### Stored items

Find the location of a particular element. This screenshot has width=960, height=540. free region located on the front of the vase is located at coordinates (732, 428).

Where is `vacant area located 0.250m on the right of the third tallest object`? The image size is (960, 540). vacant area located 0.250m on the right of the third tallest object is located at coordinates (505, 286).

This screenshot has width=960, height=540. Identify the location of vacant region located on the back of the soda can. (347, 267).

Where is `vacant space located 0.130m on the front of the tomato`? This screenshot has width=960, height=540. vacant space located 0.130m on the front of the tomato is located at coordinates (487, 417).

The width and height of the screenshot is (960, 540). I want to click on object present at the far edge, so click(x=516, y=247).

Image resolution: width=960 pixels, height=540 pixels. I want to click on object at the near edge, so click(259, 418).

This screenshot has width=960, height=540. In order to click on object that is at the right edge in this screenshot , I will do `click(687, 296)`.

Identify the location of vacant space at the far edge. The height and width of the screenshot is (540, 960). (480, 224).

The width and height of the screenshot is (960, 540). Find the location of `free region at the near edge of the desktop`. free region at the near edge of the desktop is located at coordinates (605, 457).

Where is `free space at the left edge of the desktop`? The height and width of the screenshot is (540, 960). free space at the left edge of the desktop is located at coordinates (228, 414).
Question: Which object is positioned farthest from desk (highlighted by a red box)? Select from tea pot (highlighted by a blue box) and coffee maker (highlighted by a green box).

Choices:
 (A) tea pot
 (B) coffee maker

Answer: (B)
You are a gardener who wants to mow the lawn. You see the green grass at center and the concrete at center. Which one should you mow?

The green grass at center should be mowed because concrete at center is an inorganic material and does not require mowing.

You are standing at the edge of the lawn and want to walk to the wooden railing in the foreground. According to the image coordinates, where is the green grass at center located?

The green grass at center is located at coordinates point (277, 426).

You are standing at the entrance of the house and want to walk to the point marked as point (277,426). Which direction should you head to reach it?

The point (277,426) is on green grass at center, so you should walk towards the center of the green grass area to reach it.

### Work instruction
Convert the stored lines above into a Markdown table with the columns "No." and "Line", numbering each row and skipping blank lines.

### Answer space
| No. | Line |
|---|---|
| 1 | Find the location of a particular element. This screenshot has width=960, height=540. free region located on the front of the vase is located at coordinates (732, 428). |
| 2 | Where is `vacant area located 0.250m on the right of the third tallest object`? The image size is (960, 540). vacant area located 0.250m on the right of the third tallest object is located at coordinates (505, 286). |
| 3 | This screenshot has width=960, height=540. Identify the location of vacant region located on the back of the soda can. (347, 267). |
| 4 | Where is `vacant space located 0.130m on the front of the tomato`? This screenshot has width=960, height=540. vacant space located 0.130m on the front of the tomato is located at coordinates (487, 417). |
| 5 | The width and height of the screenshot is (960, 540). I want to click on object present at the far edge, so click(x=516, y=247). |
| 6 | Image resolution: width=960 pixels, height=540 pixels. I want to click on object at the near edge, so click(259, 418). |
| 7 | This screenshot has width=960, height=540. In order to click on object that is at the right edge in this screenshot , I will do `click(687, 296)`. |
| 8 | Identify the location of vacant space at the far edge. The height and width of the screenshot is (540, 960). (480, 224). |
| 9 | The width and height of the screenshot is (960, 540). Find the location of `free region at the near edge of the desktop`. free region at the near edge of the desktop is located at coordinates (605, 457). |
| 10 | Where is `free space at the left edge of the desktop`? The height and width of the screenshot is (540, 960). free space at the left edge of the desktop is located at coordinates (228, 414). |
| 11 | Question: Which object is positioned farthest from desk (highlighted by a red box)? Select from tea pot (highlighted by a blue box) and coffee maker (highlighted by a green box). |
| 12 | Choices: |
| 13 |  (A) tea pot |
| 14 |  (B) coffee maker |
| 15 | Answer: (B) |
| 16 | You are a gardener who wants to mow the lawn. You see the green grass at center and the concrete at center. Which one should you mow? |
| 17 | The green grass at center should be mowed because concrete at center is an inorganic material and does not require mowing. |
| 18 | You are standing at the edge of the lawn and want to walk to the wooden railing in the foreground. According to the image coordinates, where is the green grass at center located? |
| 19 | The green grass at center is located at coordinates point (277, 426). |
| 20 | You are standing at the entrance of the house and want to walk to the point marked as point (277,426). Which direction should you head to reach it? |
| 21 | The point (277,426) is on green grass at center, so you should walk towards the center of the green grass area to reach it. |